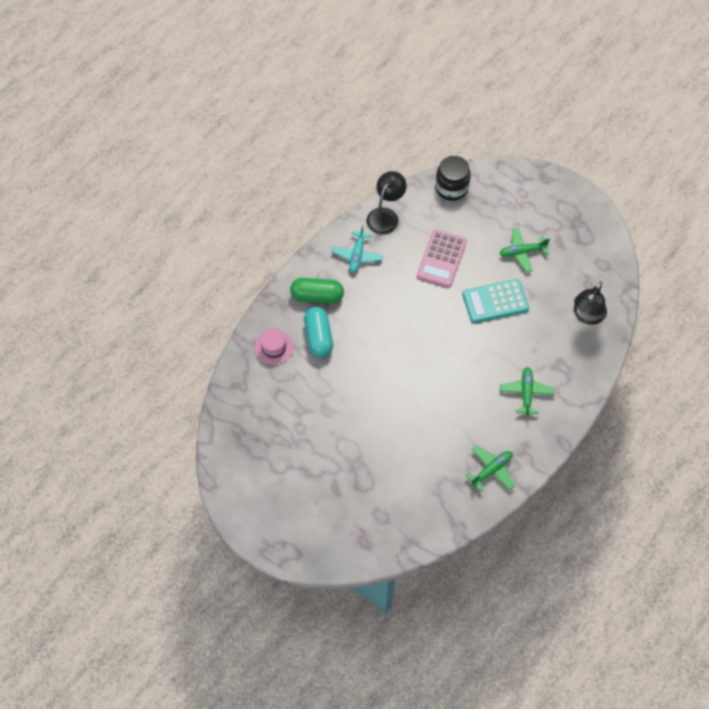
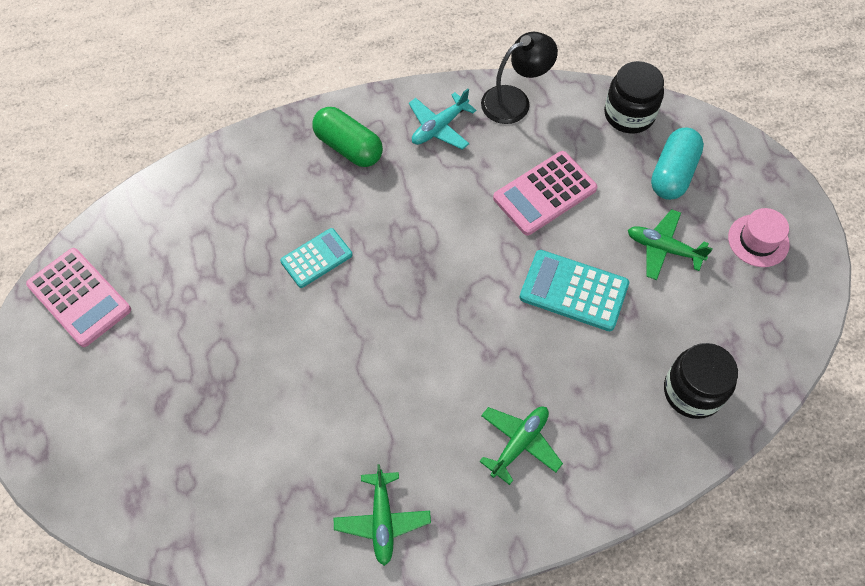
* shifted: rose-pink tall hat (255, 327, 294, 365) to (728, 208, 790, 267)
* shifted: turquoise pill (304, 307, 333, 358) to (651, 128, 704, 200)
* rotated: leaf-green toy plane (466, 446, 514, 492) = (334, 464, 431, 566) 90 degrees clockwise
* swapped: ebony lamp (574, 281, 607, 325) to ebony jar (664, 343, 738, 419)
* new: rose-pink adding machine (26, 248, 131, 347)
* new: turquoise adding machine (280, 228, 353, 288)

...

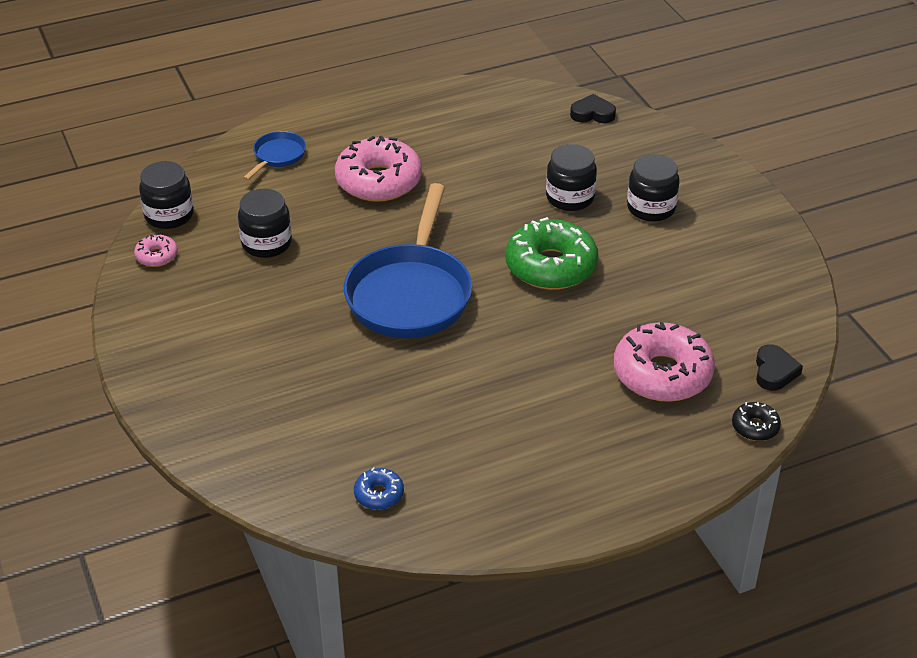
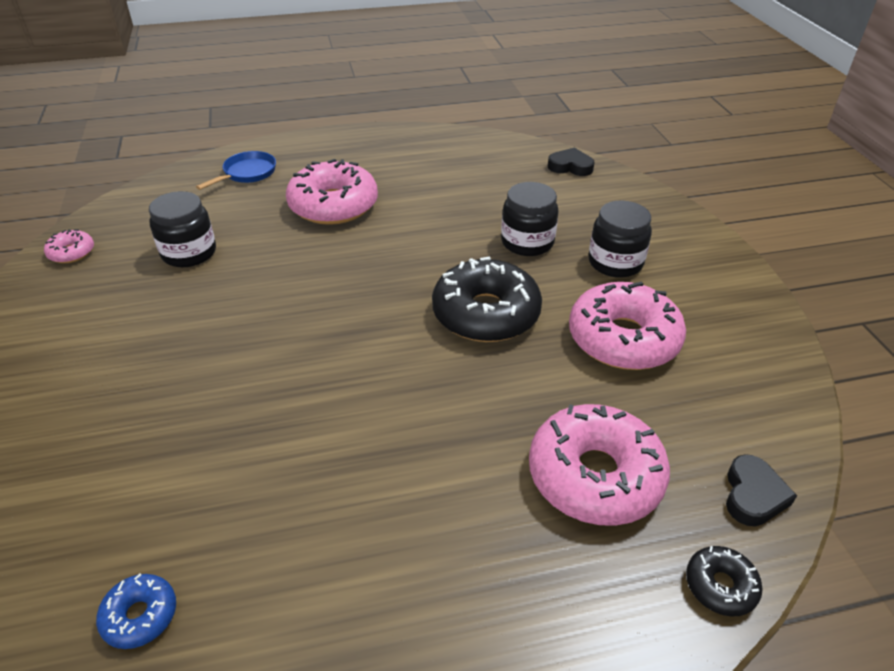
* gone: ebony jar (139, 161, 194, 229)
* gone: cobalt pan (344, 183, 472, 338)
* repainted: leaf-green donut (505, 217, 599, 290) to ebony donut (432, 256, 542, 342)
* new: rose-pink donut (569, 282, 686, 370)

Problem statement -
A verbatim transcription is needed of the lines above, starting at the line with "248, 131, 347)" and ending at the line with "228, 353, 288)", both included, and of nothing else.

Expected answer -
* new: rose-pink adding machine (26, 248, 131, 347)
* new: turquoise adding machine (280, 228, 353, 288)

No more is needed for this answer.